◆ What to work on
Copy the listing verbatim, starting with the line that contains "No, white ribbed vase at lower right is not beside" and continuing through the line that contains "No, the depth", including both of those lines.

### Dataset entries ###

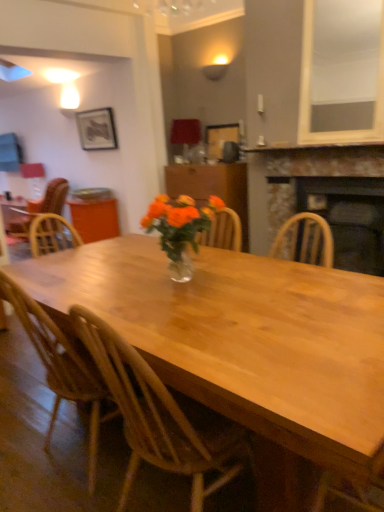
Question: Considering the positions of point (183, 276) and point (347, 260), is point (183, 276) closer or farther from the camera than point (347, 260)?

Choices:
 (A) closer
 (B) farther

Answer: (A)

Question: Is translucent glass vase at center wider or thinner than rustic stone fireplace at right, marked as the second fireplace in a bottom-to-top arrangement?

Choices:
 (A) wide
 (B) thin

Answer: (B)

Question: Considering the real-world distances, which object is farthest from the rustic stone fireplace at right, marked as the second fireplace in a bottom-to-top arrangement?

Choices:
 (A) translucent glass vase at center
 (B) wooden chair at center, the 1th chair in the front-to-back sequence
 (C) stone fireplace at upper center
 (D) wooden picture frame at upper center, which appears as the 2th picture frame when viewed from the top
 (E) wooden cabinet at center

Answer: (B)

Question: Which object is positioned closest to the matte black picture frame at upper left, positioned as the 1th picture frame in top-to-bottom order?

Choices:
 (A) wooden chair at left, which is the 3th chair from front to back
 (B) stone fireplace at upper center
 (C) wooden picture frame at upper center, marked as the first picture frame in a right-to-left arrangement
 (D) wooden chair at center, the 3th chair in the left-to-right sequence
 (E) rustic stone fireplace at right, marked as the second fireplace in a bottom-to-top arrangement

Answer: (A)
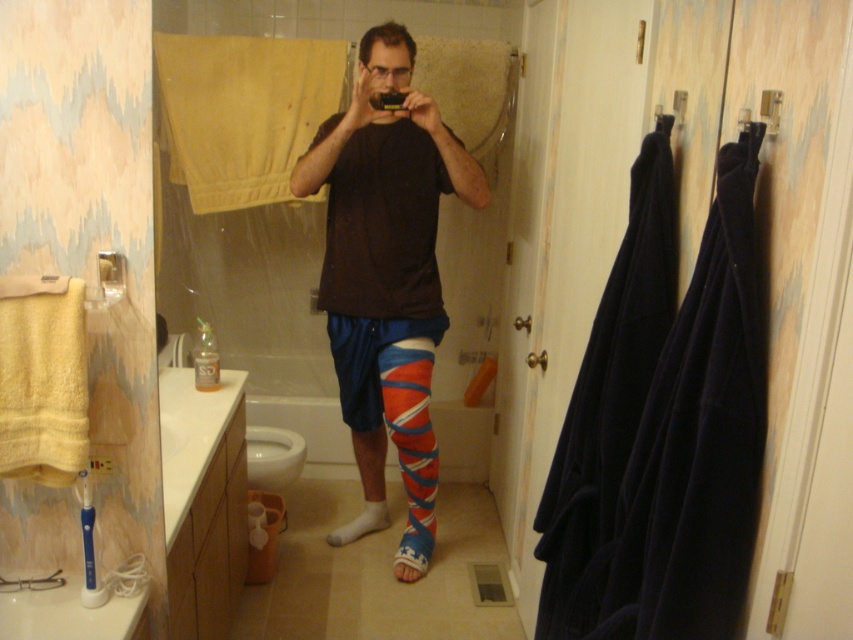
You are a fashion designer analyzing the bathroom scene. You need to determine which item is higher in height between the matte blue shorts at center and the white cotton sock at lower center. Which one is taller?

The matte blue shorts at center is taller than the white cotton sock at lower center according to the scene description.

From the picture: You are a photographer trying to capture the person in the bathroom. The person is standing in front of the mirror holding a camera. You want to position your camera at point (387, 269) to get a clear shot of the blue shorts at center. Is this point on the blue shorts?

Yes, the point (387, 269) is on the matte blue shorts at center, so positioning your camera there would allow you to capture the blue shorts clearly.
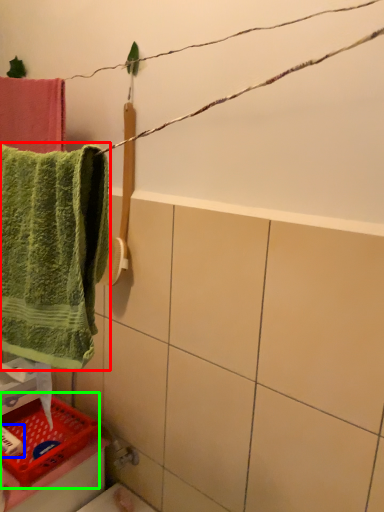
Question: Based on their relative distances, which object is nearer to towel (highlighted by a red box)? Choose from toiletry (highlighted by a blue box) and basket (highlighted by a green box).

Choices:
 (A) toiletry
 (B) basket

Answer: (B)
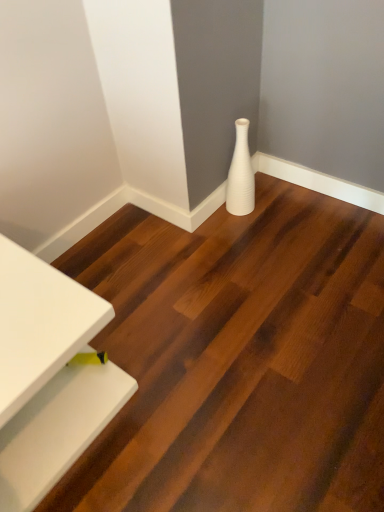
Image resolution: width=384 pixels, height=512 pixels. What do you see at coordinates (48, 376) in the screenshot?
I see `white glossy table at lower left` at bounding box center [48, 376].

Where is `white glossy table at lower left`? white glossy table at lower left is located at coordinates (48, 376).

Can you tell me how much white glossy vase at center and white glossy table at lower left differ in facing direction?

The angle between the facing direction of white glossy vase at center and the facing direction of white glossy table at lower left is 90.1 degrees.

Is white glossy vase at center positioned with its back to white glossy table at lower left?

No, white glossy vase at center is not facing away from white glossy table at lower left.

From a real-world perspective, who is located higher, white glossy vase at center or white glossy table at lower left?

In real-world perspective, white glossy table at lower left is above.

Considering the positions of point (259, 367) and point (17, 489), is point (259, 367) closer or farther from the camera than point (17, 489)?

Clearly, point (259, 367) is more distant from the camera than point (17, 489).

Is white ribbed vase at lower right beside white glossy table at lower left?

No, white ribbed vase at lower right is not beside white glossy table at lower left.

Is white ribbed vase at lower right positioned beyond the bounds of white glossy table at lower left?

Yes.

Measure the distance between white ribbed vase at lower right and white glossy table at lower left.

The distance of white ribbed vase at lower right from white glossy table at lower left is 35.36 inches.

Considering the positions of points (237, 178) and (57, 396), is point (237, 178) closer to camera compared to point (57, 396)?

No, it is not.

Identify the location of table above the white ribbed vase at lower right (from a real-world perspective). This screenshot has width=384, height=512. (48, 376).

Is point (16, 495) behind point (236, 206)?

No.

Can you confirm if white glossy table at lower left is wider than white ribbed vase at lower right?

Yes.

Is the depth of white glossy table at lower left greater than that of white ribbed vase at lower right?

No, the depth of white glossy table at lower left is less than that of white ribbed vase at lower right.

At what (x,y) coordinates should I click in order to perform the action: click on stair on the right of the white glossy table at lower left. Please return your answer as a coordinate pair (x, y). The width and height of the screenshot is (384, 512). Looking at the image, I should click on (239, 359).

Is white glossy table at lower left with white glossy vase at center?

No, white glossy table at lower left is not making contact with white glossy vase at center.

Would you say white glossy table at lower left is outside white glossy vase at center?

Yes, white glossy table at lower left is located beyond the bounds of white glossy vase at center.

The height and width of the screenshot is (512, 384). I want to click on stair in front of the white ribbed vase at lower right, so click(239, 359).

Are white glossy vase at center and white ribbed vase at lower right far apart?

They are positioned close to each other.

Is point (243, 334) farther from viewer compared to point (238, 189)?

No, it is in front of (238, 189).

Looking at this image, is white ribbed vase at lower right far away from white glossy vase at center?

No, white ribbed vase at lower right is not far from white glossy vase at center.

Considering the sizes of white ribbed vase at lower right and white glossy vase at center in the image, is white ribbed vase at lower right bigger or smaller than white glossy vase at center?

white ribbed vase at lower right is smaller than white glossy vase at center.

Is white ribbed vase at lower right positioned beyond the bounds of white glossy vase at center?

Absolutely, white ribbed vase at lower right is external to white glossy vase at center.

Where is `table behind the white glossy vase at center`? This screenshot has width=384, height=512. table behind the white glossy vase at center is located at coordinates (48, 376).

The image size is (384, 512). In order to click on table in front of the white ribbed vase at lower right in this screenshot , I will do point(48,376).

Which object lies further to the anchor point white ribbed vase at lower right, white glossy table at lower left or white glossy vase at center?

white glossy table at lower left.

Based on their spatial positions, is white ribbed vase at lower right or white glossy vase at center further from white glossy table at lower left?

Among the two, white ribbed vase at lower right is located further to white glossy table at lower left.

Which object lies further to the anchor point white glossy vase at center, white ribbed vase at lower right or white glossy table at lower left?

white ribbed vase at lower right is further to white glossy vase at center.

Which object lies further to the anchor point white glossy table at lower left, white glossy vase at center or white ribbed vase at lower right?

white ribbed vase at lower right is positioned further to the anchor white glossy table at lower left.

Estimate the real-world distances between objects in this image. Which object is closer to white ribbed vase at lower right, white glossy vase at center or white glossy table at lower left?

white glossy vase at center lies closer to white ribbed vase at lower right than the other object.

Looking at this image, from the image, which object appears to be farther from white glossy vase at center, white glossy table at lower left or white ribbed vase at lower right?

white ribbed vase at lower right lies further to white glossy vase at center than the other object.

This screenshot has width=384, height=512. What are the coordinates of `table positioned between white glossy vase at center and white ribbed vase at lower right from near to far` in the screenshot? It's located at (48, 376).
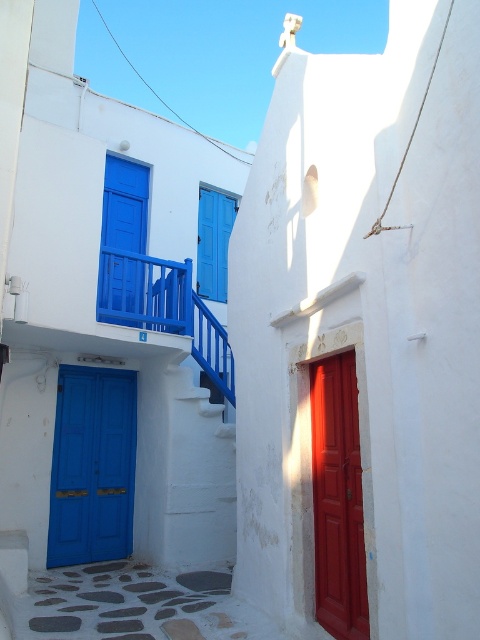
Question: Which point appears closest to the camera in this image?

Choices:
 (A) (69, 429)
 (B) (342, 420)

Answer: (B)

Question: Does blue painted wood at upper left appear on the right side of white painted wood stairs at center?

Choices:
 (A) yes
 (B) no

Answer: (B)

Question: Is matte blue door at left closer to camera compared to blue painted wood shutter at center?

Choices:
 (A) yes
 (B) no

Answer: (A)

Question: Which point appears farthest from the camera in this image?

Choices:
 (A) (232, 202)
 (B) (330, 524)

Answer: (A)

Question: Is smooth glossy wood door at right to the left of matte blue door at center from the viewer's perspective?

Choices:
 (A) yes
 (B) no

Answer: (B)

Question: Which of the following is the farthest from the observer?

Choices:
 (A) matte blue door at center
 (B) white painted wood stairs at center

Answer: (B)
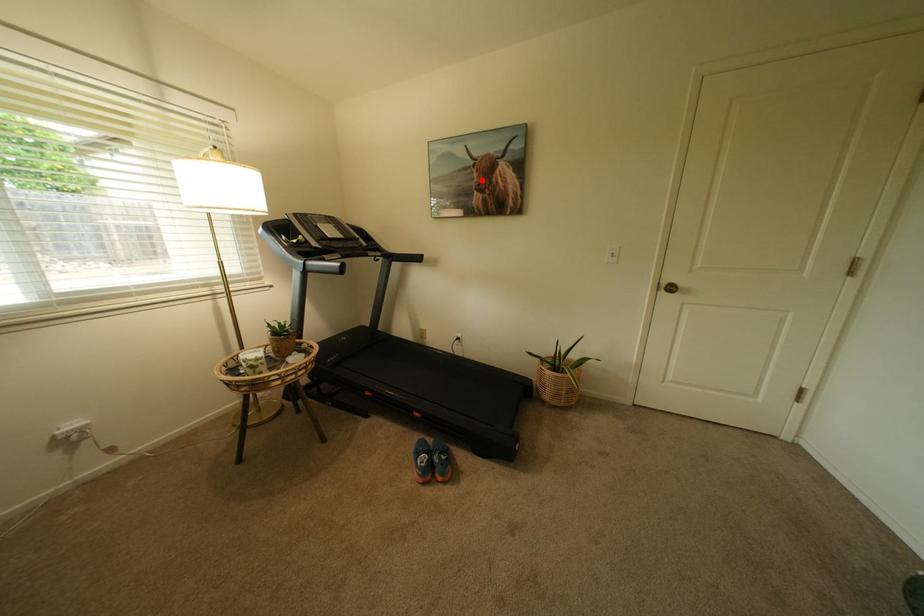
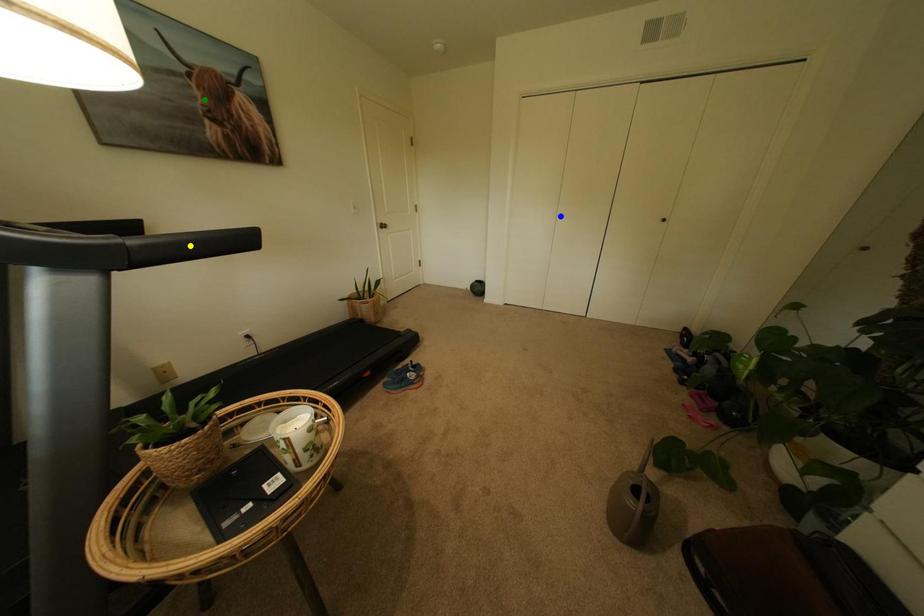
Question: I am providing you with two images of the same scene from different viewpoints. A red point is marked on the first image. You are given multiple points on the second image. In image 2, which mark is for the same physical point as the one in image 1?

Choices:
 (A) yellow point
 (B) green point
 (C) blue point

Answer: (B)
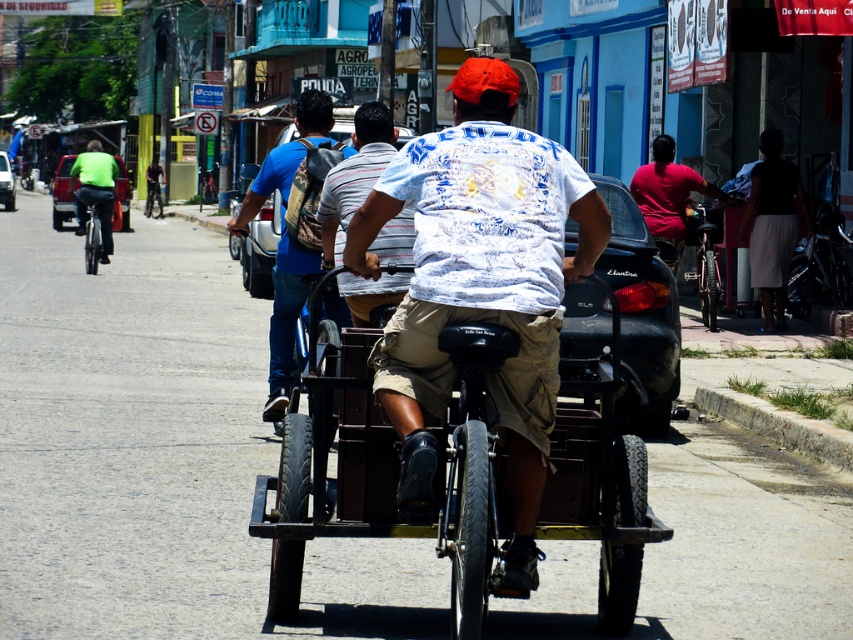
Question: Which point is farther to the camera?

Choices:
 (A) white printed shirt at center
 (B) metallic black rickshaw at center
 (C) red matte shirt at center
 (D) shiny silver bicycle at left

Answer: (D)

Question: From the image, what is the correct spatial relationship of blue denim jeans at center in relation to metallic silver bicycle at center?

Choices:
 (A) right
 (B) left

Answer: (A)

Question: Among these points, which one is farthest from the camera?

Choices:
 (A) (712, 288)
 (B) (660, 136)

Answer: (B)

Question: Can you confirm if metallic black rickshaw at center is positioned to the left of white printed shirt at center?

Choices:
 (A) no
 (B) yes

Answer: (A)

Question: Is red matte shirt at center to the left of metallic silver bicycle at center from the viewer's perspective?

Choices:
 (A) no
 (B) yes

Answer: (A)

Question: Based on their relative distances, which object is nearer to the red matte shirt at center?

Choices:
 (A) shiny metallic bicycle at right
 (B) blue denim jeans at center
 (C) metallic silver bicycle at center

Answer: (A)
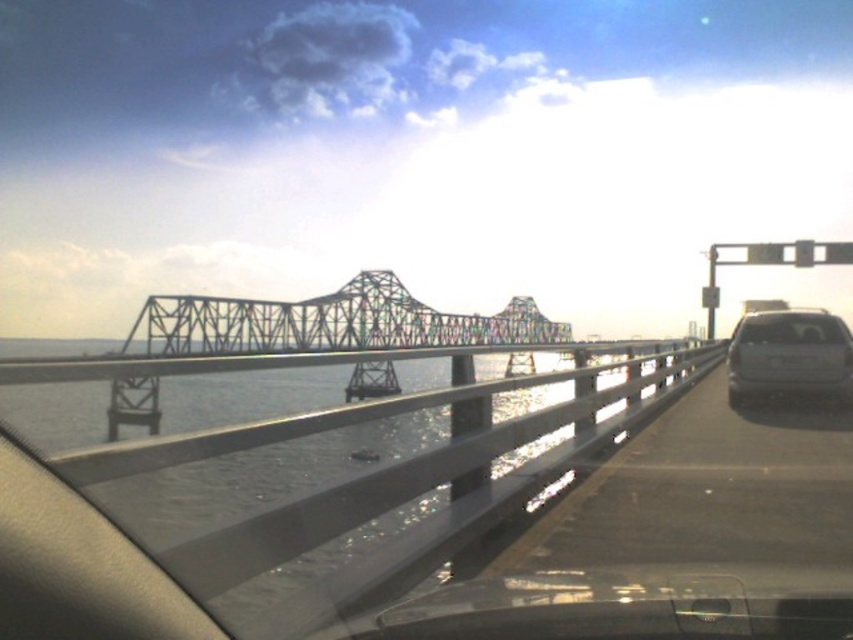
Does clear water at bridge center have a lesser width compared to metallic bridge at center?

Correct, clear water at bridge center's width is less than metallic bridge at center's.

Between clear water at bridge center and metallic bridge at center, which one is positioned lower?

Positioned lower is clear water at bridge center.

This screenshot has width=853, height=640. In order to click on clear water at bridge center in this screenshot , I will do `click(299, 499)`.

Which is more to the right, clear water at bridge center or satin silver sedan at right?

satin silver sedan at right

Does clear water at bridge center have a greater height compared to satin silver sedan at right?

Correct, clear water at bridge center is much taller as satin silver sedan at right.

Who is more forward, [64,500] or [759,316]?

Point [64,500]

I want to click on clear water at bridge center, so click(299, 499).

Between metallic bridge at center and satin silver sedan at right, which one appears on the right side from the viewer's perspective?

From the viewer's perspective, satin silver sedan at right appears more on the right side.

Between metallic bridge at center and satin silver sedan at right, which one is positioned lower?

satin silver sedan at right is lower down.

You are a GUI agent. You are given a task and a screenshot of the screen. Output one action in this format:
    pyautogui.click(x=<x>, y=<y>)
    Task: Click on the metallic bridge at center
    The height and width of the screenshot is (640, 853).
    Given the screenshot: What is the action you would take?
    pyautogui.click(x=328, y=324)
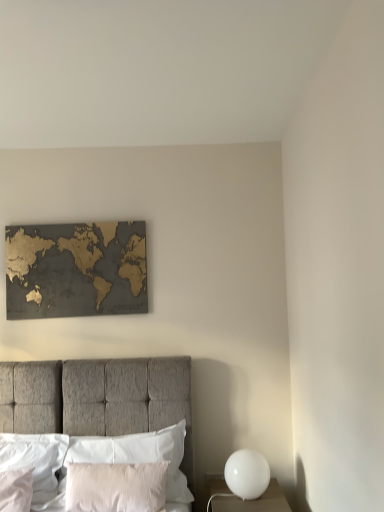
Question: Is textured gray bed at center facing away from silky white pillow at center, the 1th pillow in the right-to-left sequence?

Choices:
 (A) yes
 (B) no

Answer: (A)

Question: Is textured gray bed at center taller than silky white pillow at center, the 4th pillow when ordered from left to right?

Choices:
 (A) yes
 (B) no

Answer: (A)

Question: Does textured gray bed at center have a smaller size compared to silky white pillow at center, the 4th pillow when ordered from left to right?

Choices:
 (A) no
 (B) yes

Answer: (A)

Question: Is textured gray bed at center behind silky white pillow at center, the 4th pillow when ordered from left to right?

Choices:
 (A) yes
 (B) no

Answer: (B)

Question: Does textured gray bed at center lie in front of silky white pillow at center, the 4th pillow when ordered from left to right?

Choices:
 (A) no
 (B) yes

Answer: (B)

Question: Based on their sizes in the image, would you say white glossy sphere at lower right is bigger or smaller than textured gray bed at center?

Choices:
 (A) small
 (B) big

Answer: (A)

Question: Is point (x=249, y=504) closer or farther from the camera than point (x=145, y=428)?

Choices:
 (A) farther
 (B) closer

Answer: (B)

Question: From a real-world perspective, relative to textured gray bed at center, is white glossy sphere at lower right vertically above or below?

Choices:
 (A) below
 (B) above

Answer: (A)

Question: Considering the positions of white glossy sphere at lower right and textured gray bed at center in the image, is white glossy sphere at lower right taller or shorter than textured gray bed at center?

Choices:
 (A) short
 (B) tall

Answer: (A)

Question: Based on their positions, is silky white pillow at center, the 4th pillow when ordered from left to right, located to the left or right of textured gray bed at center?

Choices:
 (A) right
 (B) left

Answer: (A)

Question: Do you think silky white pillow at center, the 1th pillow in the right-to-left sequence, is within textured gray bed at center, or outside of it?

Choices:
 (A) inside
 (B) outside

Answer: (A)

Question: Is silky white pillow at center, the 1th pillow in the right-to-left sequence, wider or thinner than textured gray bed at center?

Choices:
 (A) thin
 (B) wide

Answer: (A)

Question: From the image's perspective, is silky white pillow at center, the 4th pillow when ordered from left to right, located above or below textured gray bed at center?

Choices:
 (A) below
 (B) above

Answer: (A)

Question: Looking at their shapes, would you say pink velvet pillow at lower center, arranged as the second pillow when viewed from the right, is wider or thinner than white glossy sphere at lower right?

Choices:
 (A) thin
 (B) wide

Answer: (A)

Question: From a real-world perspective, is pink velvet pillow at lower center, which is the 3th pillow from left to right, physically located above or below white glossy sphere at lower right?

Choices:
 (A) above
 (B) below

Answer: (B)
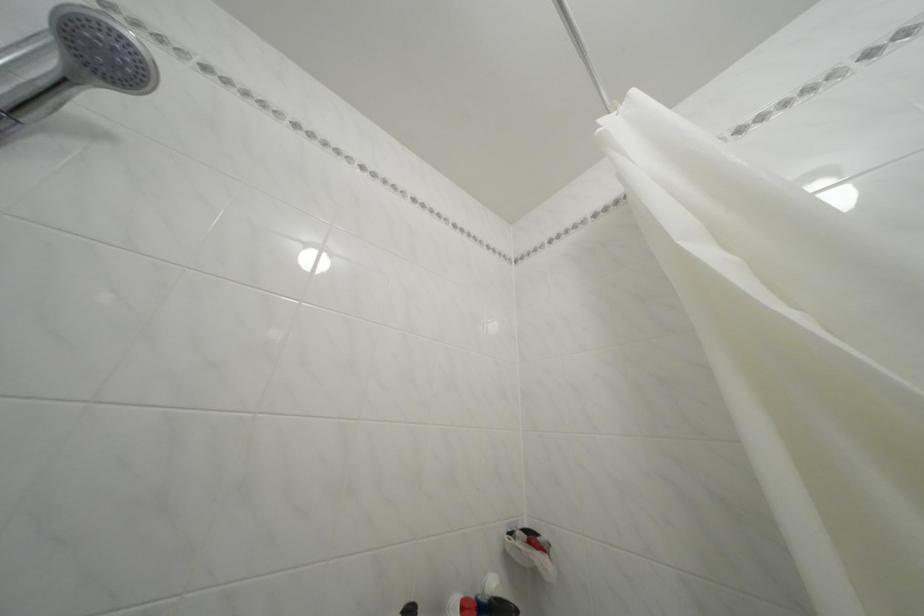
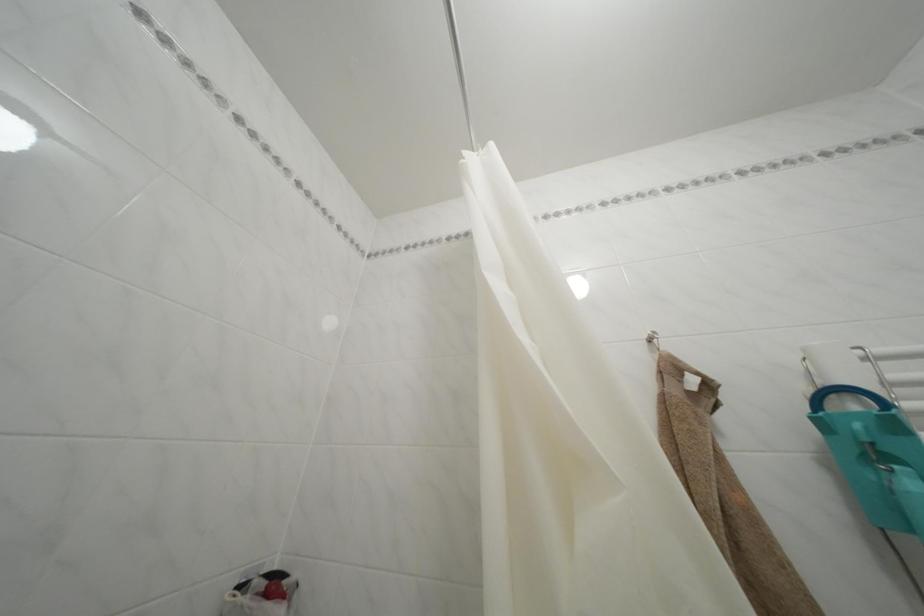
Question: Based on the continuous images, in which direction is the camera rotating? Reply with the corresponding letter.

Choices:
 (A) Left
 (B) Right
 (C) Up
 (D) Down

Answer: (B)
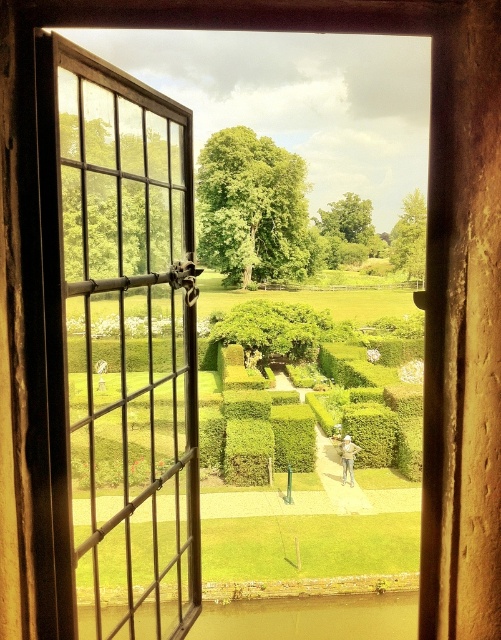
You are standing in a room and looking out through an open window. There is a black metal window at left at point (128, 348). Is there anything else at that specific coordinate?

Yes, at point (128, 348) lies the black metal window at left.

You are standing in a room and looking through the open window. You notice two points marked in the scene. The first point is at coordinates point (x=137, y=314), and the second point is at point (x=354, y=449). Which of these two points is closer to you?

###

◆ Written solution
No, white ribbed vase at lower right is not beside white glossy table at lower left.

Is white ribbed vase at lower right positioned beyond the bounds of white glossy table at lower left?

Yes.

Measure the distance between white ribbed vase at lower right and white glossy table at lower left.

The distance of white ribbed vase at lower right from white glossy table at lower left is 35.36 inches.

Considering the positions of points (237, 178) and (57, 396), is point (237, 178) closer to camera compared to point (57, 396)?

No, it is not.

Identify the location of table above the white ribbed vase at lower right (from a real-world perspective). This screenshot has width=384, height=512. (48, 376).

Is point (16, 495) behind point (236, 206)?

No.

Can you confirm if white glossy table at lower left is wider than white ribbed vase at lower right?

Yes.

Is the depth of white glossy table at lower left greater than that of white ribbed vase at lower right?

No, the depth of white glossy table at lower left is less than that of white ribbed vase at lower right.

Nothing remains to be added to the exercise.